[Before and after counts]
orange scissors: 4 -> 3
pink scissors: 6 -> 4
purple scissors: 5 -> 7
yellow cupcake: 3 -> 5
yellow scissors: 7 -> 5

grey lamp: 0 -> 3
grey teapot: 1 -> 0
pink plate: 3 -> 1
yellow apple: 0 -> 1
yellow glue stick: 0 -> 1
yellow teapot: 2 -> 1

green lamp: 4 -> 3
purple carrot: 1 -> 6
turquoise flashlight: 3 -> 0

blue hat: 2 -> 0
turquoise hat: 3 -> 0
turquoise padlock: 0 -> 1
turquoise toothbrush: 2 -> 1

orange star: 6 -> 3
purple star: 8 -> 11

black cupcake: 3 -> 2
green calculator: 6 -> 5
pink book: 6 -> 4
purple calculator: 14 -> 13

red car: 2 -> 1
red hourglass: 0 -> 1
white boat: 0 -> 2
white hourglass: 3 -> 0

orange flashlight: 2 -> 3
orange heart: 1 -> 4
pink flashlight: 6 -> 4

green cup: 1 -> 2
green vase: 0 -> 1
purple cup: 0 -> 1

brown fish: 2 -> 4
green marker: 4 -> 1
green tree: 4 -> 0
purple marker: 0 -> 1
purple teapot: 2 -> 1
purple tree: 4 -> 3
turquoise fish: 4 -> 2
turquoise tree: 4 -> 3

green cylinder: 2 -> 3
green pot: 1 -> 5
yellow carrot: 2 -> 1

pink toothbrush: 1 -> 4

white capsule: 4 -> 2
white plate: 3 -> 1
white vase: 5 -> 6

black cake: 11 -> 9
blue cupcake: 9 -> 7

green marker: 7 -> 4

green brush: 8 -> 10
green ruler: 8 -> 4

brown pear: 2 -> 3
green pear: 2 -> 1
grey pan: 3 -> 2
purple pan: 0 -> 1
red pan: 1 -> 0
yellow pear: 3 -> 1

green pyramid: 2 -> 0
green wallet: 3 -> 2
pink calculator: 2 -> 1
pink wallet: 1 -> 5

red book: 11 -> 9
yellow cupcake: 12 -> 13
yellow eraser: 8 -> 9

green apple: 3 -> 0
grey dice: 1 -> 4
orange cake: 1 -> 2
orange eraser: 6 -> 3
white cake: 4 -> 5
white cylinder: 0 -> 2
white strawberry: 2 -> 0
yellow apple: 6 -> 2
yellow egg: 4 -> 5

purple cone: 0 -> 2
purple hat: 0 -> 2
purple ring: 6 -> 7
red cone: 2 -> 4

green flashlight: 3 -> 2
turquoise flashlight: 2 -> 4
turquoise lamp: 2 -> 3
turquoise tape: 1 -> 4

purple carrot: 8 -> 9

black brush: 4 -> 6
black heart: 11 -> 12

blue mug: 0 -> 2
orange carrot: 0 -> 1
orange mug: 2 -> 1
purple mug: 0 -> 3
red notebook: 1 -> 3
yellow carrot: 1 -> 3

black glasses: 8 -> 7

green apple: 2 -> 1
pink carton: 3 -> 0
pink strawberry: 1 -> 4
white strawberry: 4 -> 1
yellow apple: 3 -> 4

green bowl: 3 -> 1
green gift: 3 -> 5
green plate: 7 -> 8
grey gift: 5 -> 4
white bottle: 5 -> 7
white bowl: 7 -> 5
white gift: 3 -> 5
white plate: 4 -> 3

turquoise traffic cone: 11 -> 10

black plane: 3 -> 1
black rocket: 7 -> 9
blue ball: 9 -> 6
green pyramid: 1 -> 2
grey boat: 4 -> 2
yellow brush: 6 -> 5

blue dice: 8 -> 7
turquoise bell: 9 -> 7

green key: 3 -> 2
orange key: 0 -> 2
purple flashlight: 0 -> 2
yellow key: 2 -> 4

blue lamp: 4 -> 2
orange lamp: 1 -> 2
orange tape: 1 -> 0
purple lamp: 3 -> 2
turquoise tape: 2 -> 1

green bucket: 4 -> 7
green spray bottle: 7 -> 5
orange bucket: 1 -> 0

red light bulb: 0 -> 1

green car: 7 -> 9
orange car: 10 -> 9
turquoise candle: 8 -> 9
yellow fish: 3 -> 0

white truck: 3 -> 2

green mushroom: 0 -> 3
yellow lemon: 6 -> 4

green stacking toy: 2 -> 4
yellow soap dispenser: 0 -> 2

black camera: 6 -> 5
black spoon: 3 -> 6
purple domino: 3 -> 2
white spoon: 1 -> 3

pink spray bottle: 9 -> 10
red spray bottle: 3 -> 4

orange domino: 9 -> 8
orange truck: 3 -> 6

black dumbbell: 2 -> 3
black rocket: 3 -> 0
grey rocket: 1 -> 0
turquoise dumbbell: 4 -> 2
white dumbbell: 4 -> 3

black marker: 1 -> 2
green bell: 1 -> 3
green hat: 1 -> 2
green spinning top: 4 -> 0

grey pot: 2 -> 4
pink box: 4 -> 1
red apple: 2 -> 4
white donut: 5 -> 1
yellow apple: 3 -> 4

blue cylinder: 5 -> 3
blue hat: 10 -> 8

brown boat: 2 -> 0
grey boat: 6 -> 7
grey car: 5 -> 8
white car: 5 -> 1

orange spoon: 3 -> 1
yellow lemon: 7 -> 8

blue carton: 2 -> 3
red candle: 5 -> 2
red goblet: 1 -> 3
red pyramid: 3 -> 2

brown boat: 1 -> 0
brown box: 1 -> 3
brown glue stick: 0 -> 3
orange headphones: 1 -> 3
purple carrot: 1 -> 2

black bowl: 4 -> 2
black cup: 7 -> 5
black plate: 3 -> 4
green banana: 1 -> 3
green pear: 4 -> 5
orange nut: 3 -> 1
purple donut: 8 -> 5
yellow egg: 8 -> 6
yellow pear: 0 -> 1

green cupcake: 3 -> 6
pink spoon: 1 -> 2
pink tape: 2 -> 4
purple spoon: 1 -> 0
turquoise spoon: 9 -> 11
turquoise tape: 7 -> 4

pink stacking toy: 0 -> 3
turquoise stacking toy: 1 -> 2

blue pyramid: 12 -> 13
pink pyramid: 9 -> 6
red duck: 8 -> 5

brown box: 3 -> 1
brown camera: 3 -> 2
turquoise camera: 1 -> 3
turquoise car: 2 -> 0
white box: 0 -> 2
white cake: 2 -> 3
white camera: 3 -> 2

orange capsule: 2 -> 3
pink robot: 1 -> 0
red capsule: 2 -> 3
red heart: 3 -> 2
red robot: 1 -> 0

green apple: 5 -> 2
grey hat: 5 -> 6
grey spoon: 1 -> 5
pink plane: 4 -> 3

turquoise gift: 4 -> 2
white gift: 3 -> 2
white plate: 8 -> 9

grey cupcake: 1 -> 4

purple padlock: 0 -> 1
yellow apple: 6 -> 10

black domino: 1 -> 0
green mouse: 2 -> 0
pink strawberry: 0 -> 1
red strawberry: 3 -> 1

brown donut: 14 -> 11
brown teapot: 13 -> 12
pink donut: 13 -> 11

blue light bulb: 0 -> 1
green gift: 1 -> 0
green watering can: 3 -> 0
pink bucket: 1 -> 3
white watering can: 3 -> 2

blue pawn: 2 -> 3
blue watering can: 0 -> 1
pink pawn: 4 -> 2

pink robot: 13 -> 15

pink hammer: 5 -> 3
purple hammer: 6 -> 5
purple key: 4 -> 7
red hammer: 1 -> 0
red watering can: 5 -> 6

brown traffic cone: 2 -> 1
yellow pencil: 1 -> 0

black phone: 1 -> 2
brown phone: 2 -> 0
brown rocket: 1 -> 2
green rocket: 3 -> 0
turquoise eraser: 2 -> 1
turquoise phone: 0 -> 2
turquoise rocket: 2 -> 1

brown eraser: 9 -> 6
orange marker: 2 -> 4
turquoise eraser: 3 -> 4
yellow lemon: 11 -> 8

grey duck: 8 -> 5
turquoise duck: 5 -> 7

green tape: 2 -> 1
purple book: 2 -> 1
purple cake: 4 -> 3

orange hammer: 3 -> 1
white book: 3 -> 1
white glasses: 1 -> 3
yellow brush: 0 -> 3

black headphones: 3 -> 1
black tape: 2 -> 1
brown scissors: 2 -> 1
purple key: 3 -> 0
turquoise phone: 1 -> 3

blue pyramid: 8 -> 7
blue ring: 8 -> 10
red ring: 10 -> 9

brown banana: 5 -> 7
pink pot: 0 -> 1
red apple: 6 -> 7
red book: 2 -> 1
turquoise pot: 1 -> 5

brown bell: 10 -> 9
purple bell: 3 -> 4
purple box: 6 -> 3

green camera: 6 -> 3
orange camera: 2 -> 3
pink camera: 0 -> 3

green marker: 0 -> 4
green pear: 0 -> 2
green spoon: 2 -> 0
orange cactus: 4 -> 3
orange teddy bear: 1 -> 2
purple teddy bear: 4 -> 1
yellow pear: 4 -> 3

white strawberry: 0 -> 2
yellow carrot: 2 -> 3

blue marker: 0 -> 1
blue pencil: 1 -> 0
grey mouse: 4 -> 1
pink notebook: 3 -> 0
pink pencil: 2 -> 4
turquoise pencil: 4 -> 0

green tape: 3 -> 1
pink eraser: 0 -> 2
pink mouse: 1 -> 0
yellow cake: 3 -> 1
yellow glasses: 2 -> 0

[Task requirements] The task calls for all lines in the entries that hold "robot".

[Result of this exercise]
pink robot: 1 -> 0
red robot: 1 -> 0
pink robot: 13 -> 15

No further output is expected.